Entries provided:
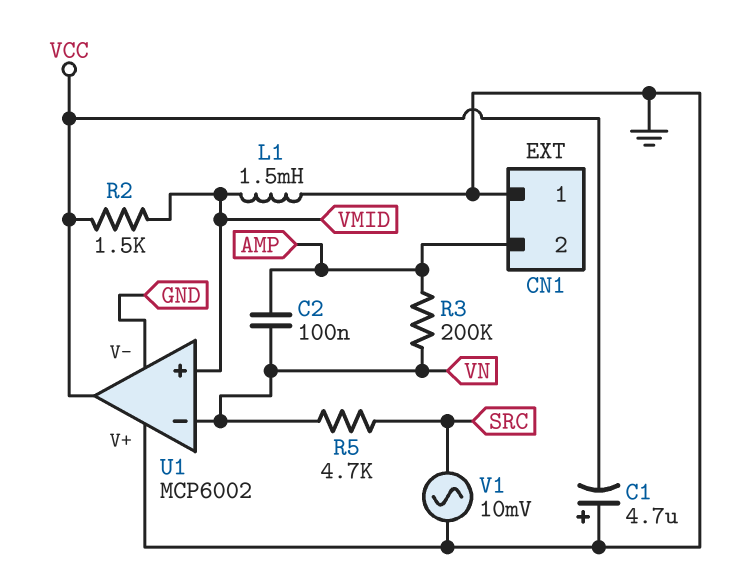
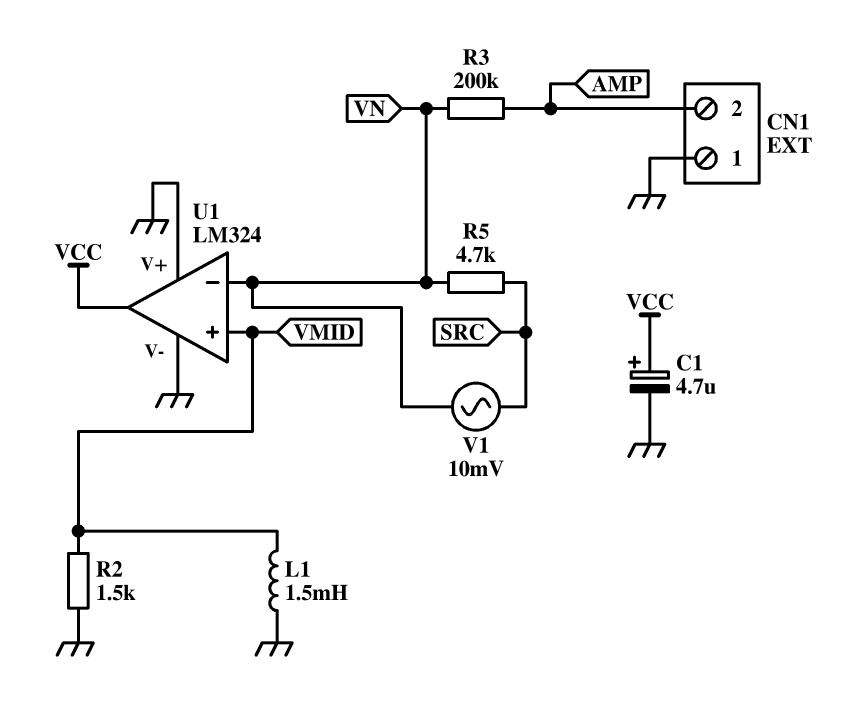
C1: 4.7uF (plus GND, minus VCC) -> 4.7uF (plus VCC, minus GND)
C2: 100nF (AMP, VN) -> none
R2: 1.5k (VCC, VMID) -> 1.5k (GND, VMID)
U1: MCP6002 -> LM324
V1: AC 10mV (GND, SRC) -> AC 10mV (SRC, VN)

Task instructions:
Retype the lines above without alteration. The first is the one containing "R2: 1.5k (VCC, VMID) -> 1.5k (GND, VMID)", and the last is the final line of the data.

Solved problem:
R2: 1.5k (VCC, VMID) -> 1.5k (GND, VMID)
U1: MCP6002 -> LM324
V1: AC 10mV (GND, SRC) -> AC 10mV (SRC, VN)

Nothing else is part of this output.